_Problem details_
Please print the data again exactly as given.

Spatial object tracking data
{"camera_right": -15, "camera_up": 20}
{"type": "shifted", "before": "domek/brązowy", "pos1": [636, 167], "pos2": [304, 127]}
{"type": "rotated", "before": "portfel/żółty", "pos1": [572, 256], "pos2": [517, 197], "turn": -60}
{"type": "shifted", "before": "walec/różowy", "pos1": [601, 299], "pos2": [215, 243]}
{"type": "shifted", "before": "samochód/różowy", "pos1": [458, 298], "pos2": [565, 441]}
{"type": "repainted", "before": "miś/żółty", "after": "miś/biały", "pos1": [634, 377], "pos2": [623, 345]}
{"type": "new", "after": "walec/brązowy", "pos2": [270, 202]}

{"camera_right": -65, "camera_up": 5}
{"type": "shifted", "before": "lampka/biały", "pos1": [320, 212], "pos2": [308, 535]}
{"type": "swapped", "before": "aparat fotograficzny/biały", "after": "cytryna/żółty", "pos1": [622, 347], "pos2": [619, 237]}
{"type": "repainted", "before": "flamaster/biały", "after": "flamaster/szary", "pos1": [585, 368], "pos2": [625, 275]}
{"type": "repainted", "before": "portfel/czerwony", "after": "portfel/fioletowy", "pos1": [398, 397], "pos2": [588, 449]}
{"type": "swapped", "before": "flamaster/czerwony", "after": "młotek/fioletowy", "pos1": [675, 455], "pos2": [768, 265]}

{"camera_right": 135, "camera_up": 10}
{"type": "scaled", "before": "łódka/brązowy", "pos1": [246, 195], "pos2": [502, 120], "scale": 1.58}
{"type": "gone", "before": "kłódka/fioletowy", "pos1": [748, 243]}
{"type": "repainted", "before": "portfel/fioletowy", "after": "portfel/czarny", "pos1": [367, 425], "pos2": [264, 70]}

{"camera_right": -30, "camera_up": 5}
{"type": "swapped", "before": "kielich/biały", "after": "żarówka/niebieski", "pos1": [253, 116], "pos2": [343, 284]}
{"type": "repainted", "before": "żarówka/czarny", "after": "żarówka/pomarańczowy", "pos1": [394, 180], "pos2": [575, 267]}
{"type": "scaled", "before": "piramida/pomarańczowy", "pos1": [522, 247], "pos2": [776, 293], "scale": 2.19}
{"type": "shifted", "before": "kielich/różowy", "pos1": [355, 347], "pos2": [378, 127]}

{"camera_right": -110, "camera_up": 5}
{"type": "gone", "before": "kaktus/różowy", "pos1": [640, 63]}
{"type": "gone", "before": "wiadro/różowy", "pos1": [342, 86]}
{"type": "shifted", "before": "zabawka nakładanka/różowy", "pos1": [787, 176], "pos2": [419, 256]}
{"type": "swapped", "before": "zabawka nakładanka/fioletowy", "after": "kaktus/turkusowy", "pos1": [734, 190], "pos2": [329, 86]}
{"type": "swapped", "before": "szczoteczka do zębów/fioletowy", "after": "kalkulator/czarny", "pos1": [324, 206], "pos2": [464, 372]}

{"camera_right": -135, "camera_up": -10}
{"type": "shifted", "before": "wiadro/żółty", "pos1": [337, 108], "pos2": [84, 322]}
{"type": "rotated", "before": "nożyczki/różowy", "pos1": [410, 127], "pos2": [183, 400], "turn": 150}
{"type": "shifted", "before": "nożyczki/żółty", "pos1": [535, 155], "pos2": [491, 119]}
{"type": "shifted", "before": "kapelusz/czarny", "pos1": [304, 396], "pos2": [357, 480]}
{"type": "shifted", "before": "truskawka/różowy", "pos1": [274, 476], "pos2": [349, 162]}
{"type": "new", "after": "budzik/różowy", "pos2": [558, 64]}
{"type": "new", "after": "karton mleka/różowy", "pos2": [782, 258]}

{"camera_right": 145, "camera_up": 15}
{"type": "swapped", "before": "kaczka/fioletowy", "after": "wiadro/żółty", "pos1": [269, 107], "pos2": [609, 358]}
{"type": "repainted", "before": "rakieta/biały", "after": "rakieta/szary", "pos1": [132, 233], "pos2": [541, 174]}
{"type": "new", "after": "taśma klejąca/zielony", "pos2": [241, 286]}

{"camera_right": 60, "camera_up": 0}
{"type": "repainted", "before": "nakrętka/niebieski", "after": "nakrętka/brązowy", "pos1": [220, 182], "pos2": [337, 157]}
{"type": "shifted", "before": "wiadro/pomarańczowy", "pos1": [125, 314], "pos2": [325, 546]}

_Exercise response_
{"camera_right": -15, "camera_up": 20}
{"type": "shifted", "before": "domek/brązowy", "pos1": [636, 167], "pos2": [304, 127]}
{"type": "rotated", "before": "portfel/żółty", "pos1": [572, 256], "pos2": [517, 197], "turn": -60}
{"type": "shifted", "before": "walec/różowy", "pos1": [601, 299], "pos2": [215, 243]}
{"type": "shifted", "before": "samochód/różowy", "pos1": [458, 298], "pos2": [565, 441]}
{"type": "repainted", "before": "miś/żółty", "after": "miś/biały", "pos1": [634, 377], "pos2": [623, 345]}
{"type": "new", "after": "walec/brązowy", "pos2": [270, 202]}

{"camera_right": -65, "camera_up": 5}
{"type": "shifted", "before": "lampka/biały", "pos1": [320, 212], "pos2": [308, 535]}
{"type": "swapped", "before": "aparat fotograficzny/biały", "after": "cytryna/żółty", "pos1": [622, 347], "pos2": [619, 237]}
{"type": "repainted", "before": "flamaster/biały", "after": "flamaster/szary", "pos1": [585, 368], "pos2": [625, 275]}
{"type": "repainted", "before": "portfel/czerwony", "after": "portfel/fioletowy", "pos1": [398, 397], "pos2": [588, 449]}
{"type": "swapped", "before": "flamaster/czerwony", "after": "młotek/fioletowy", "pos1": [675, 455], "pos2": [768, 265]}

{"camera_right": 135, "camera_up": 10}
{"type": "scaled", "before": "łódka/brązowy", "pos1": [246, 195], "pos2": [502, 120], "scale": 1.58}
{"type": "gone", "before": "kłódka/fioletowy", "pos1": [748, 243]}
{"type": "repainted", "before": "portfel/fioletowy", "after": "portfel/czarny", "pos1": [367, 425], "pos2": [264, 70]}

{"camera_right": -30, "camera_up": 5}
{"type": "swapped", "before": "kielich/biały", "after": "żarówka/niebieski", "pos1": [253, 116], "pos2": [343, 284]}
{"type": "repainted", "before": "żarówka/czarny", "after": "żarówka/pomarańczowy", "pos1": [394, 180], "pos2": [575, 267]}
{"type": "scaled", "before": "piramida/pomarańczowy", "pos1": [522, 247], "pos2": [776, 293], "scale": 2.19}
{"type": "shifted", "before": "kielich/różowy", "pos1": [355, 347], "pos2": [378, 127]}

{"camera_right": -110, "camera_up": 5}
{"type": "gone", "before": "kaktus/różowy", "pos1": [640, 63]}
{"type": "gone", "before": "wiadro/różowy", "pos1": [342, 86]}
{"type": "shifted", "before": "zabawka nakładanka/różowy", "pos1": [787, 176], "pos2": [419, 256]}
{"type": "swapped", "before": "zabawka nakładanka/fioletowy", "after": "kaktus/turkusowy", "pos1": [734, 190], "pos2": [329, 86]}
{"type": "swapped", "before": "szczoteczka do zębów/fioletowy", "after": "kalkulator/czarny", "pos1": [324, 206], "pos2": [464, 372]}

{"camera_right": -135, "camera_up": -10}
{"type": "shifted", "before": "wiadro/żółty", "pos1": [337, 108], "pos2": [84, 322]}
{"type": "rotated", "before": "nożyczki/różowy", "pos1": [410, 127], "pos2": [183, 400], "turn": 150}
{"type": "shifted", "before": "nożyczki/żółty", "pos1": [535, 155], "pos2": [491, 119]}
{"type": "shifted", "before": "kapelusz/czarny", "pos1": [304, 396], "pos2": [357, 480]}
{"type": "shifted", "before": "truskawka/różowy", "pos1": [274, 476], "pos2": [349, 162]}
{"type": "new", "after": "budzik/różowy", "pos2": [558, 64]}
{"type": "new", "after": "karton mleka/różowy", "pos2": [782, 258]}

{"camera_right": 145, "camera_up": 15}
{"type": "swapped", "before": "kaczka/fioletowy", "after": "wiadro/żółty", "pos1": [269, 107], "pos2": [609, 358]}
{"type": "repainted", "before": "rakieta/biały", "after": "rakieta/szary", "pos1": [132, 233], "pos2": [541, 174]}
{"type": "new", "after": "taśma klejąca/zielony", "pos2": [241, 286]}

{"camera_right": 60, "camera_up": 0}
{"type": "repainted", "before": "nakrętka/niebieski", "after": "nakrętka/brązowy", "pos1": [220, 182], "pos2": [337, 157]}
{"type": "shifted", "before": "wiadro/pomarańczowy", "pos1": [125, 314], "pos2": [325, 546]}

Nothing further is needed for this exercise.